Goal of the exercise: Would you transcribe each entry precisely as it stands, setting aside any images?

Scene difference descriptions

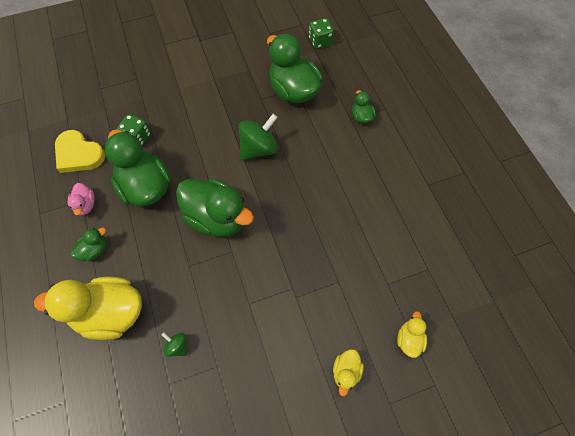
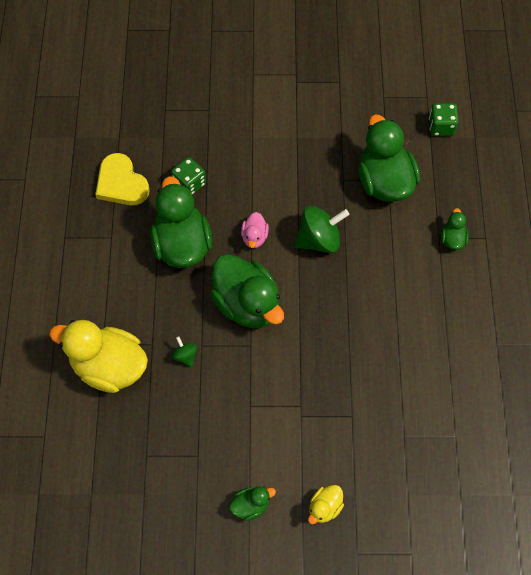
camera: 20 degrees right, 0 degrees up
(86, 205) = (114, 244): pink duck -> pink duck (254, 237)
(94, 250) = (110, 296): green duck -> green duck (250, 505)
(177, 346) = (165, 422): green spinning top -> green spinning top (185, 356)
(409, 339) = (403, 500): yellow duck -> none

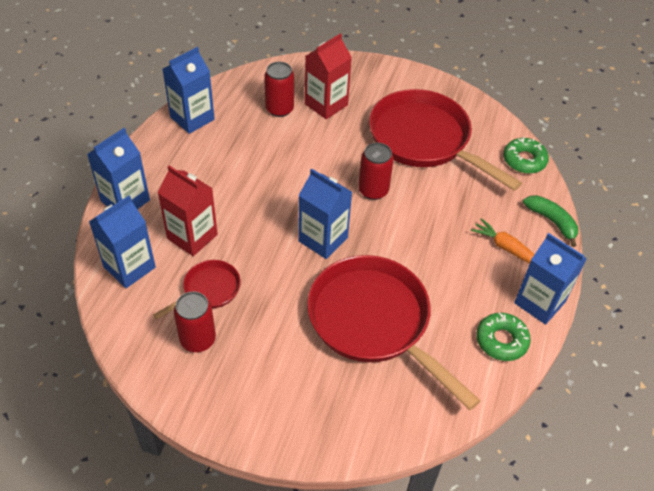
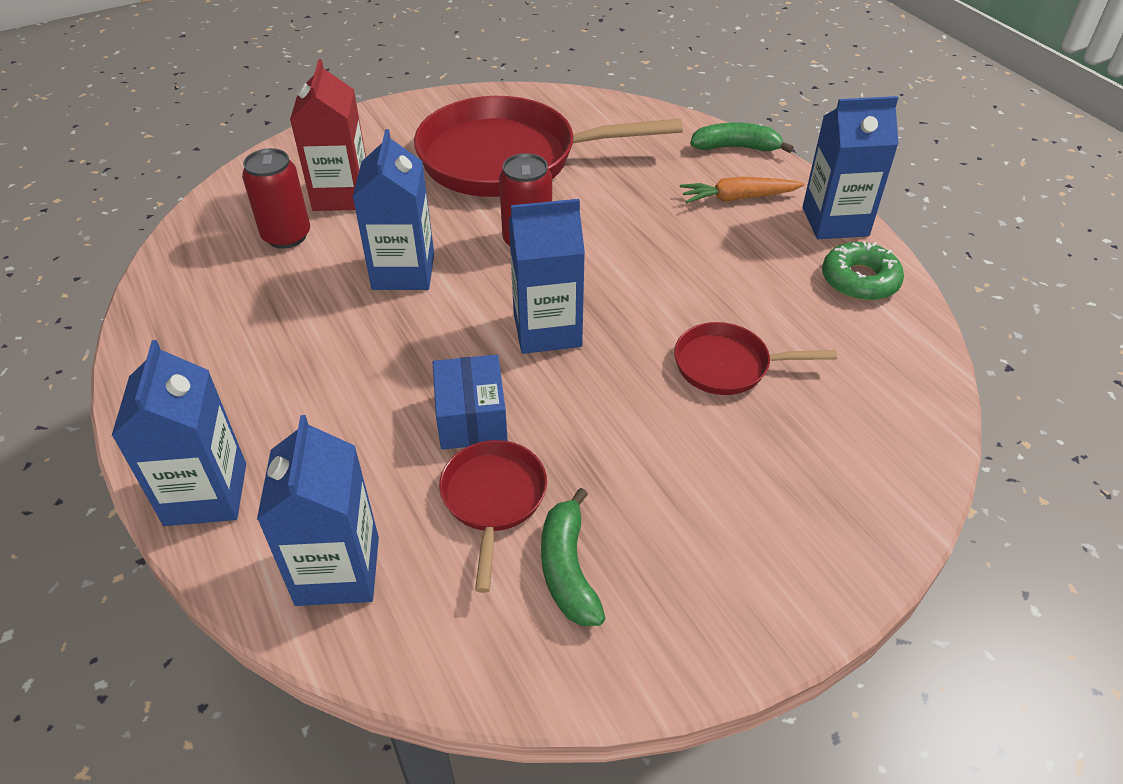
camera: 45 degrees left, 5 degrees down
(192, 118) = (170, 324): blue carton -> blue carton (403, 271)
(192, 236) = (376, 457): red carton -> none
(198, 339) = (568, 569): red can -> green banana
(243, 251) = (471, 418): none -> blue box
(374, 322) = (727, 365): red pan -> red pan, size x0.47
(524, 160) = (632, 114): green donut -> none

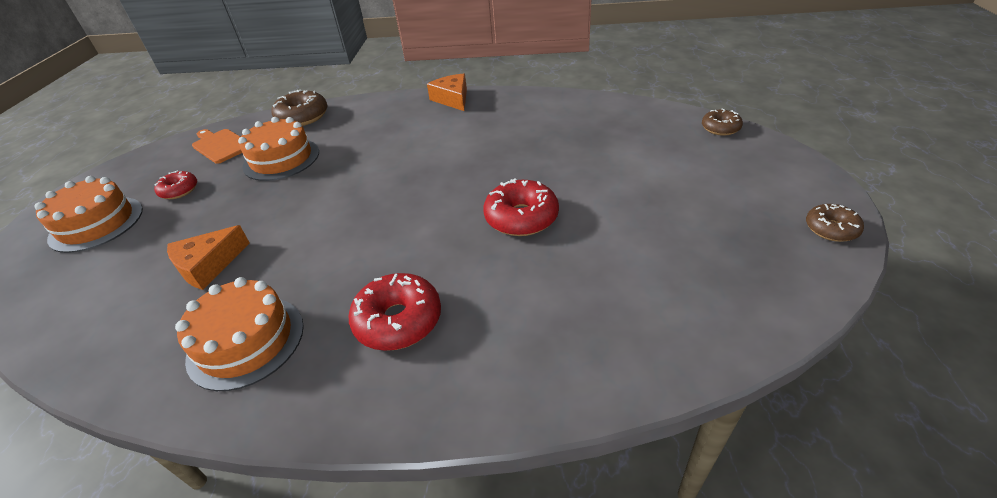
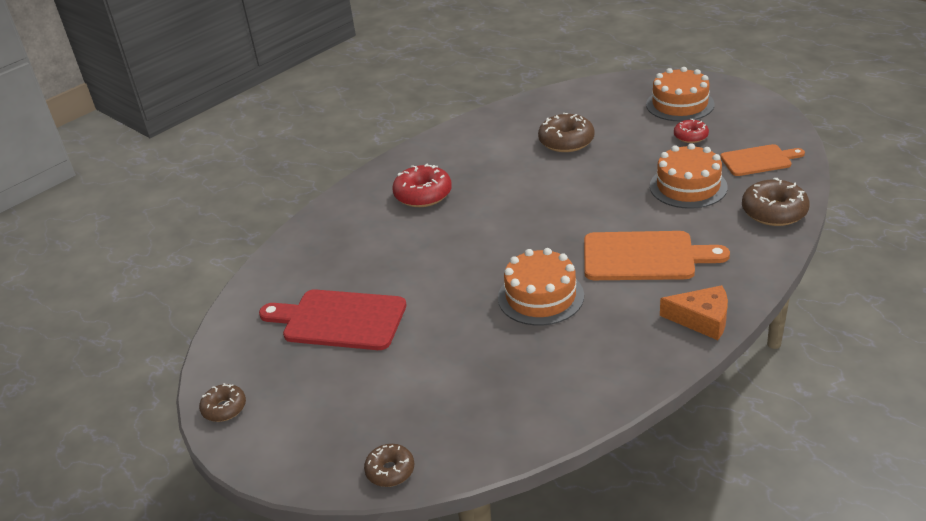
camera: 130 degrees right, 5 degrees down
(208, 265) = (566, 141): orange cheese -> brown donut
(246, 341) = (476, 147): orange cake -> orange cake (540, 296)
(402, 139) = (644, 257): none -> orange cutting board
(521, 217) = (443, 273): red donut -> none
(655, 238) = (339, 320): none -> red cutting board

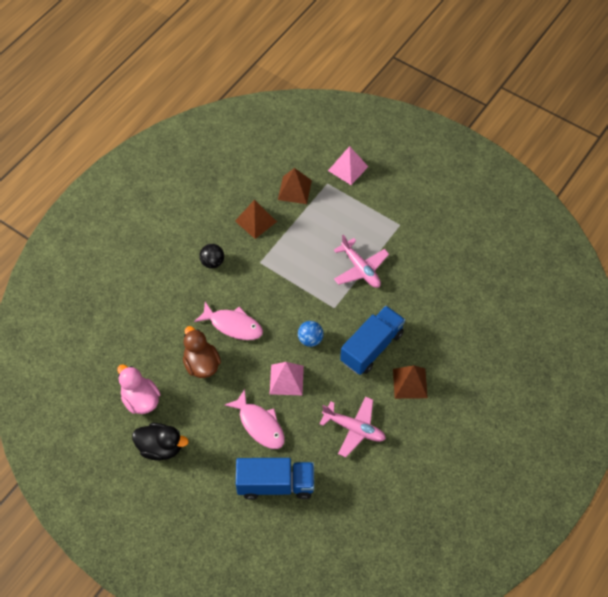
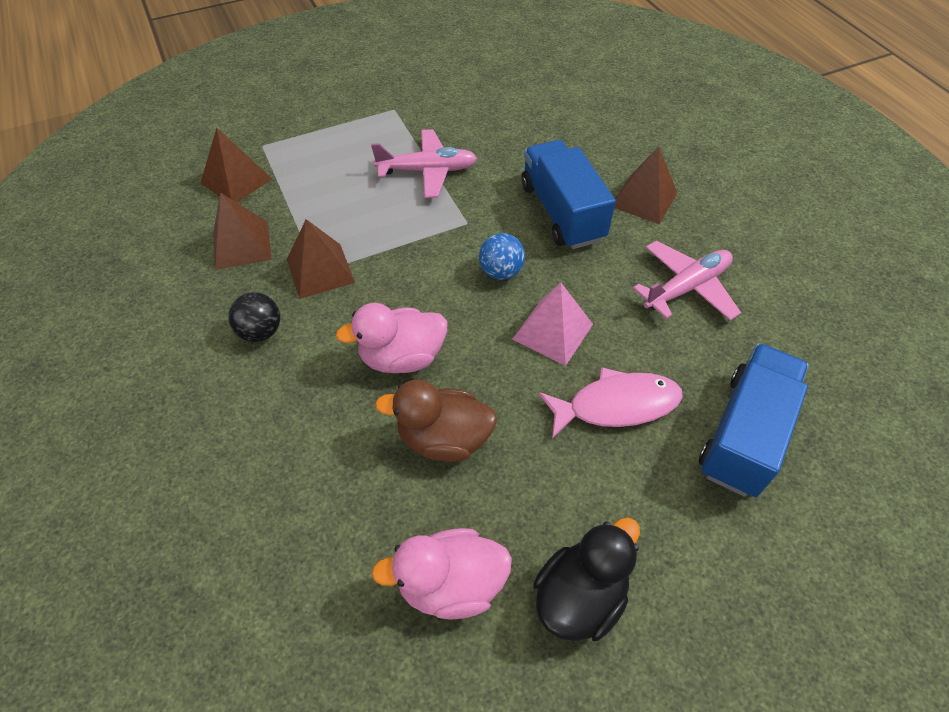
camera: 60 degrees left, 5 degrees down
(233, 325) = (402, 357): pink fish -> pink duck
(261, 263) = (320, 270): none -> brown pyramid
(348, 168) = (261, 117): pink pyramid -> none

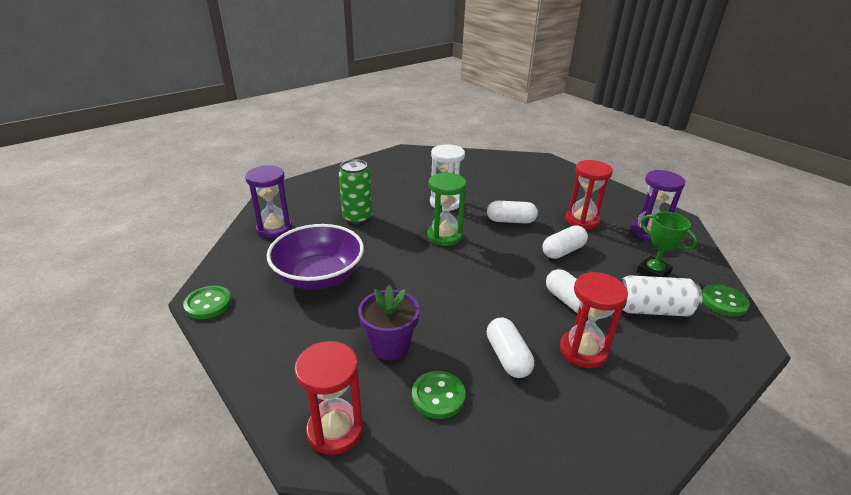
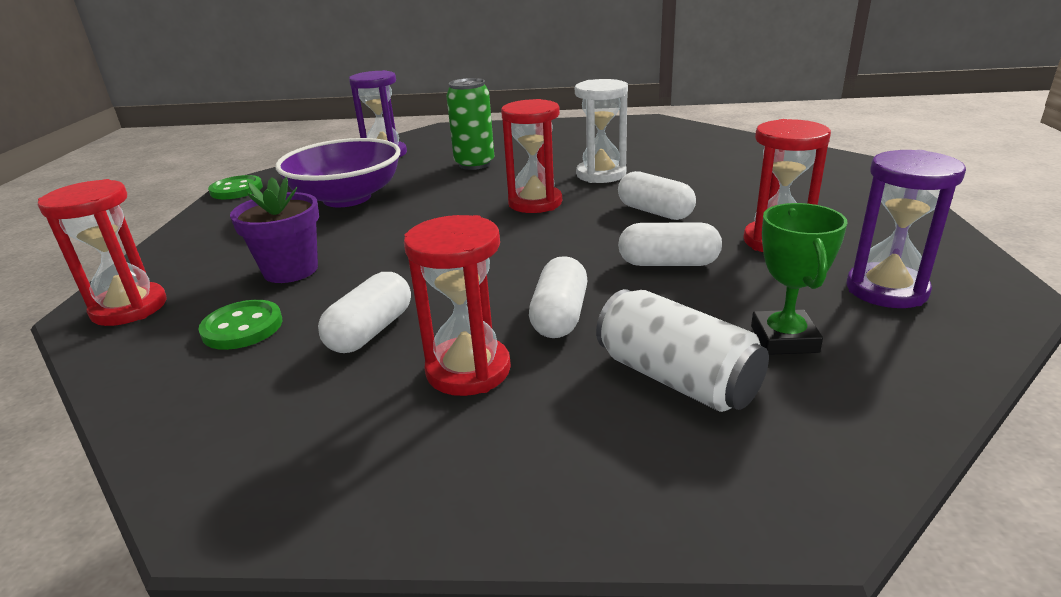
camera: 45 degrees right, 5 degrees down
(444, 236) = (535, 203): green hourglass -> red hourglass
(723, 302) = (860, 434): green button -> none

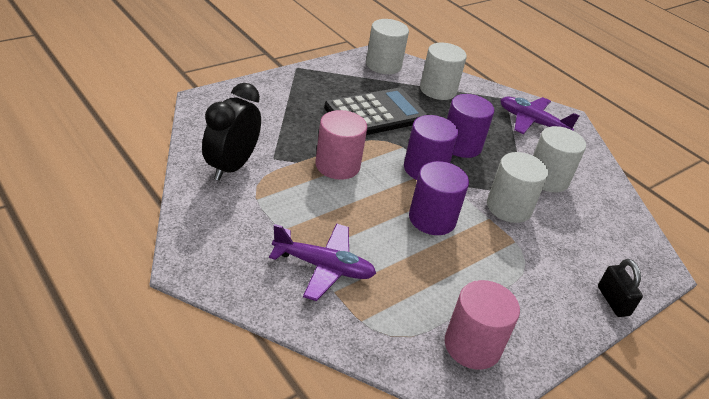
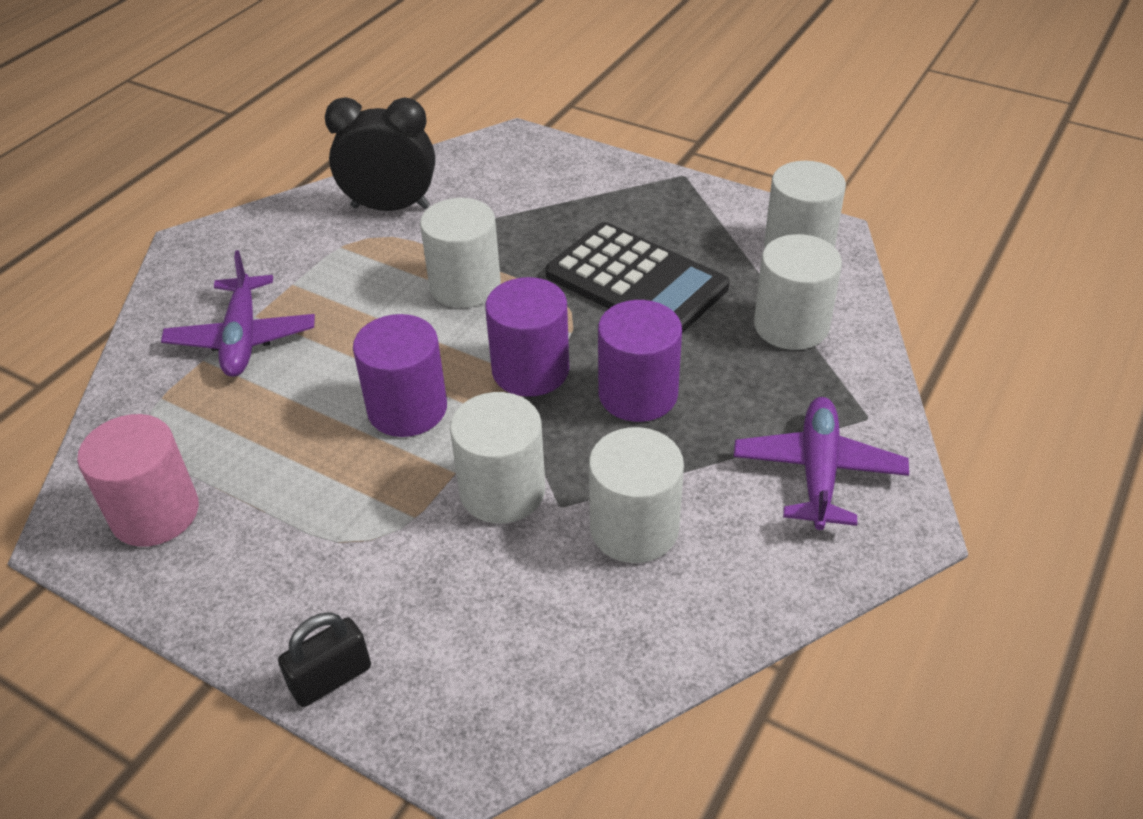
camera: 75 degrees right, 5 degrees up
(337, 165) = (465, 286): pink cylinder -> white cylinder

Answer to this exercise:
camera: 20 degrees right, 0 degrees up
(86, 205) = (114, 244): pink duck -> pink duck (254, 237)
(94, 250) = (110, 296): green duck -> green duck (250, 505)
(177, 346) = (165, 422): green spinning top -> green spinning top (185, 356)
(409, 339) = (403, 500): yellow duck -> none

camera: 45 degrees left, 5 degrees down
(192, 118) = (170, 324): blue carton -> blue carton (403, 271)
(192, 236) = (376, 457): red carton -> none
(198, 339) = (568, 569): red can -> green banana
(243, 251) = (471, 418): none -> blue box
(374, 322) = (727, 365): red pan -> red pan, size x0.47
(524, 160) = (632, 114): green donut -> none

camera: 130 degrees right, 5 degrees down
(208, 265) = (566, 141): orange cheese -> brown donut
(246, 341) = (476, 147): orange cake -> orange cake (540, 296)
(402, 139) = (644, 257): none -> orange cutting board
(521, 217) = (443, 273): red donut -> none
(655, 238) = (339, 320): none -> red cutting board

camera: 60 degrees left, 5 degrees down
(233, 325) = (402, 357): pink fish -> pink duck
(261, 263) = (320, 270): none -> brown pyramid
(348, 168) = (261, 117): pink pyramid -> none

camera: 45 degrees right, 5 degrees down
(444, 236) = (535, 203): green hourglass -> red hourglass
(723, 302) = (860, 434): green button -> none

camera: 75 degrees right, 5 degrees up
(337, 165) = (465, 286): pink cylinder -> white cylinder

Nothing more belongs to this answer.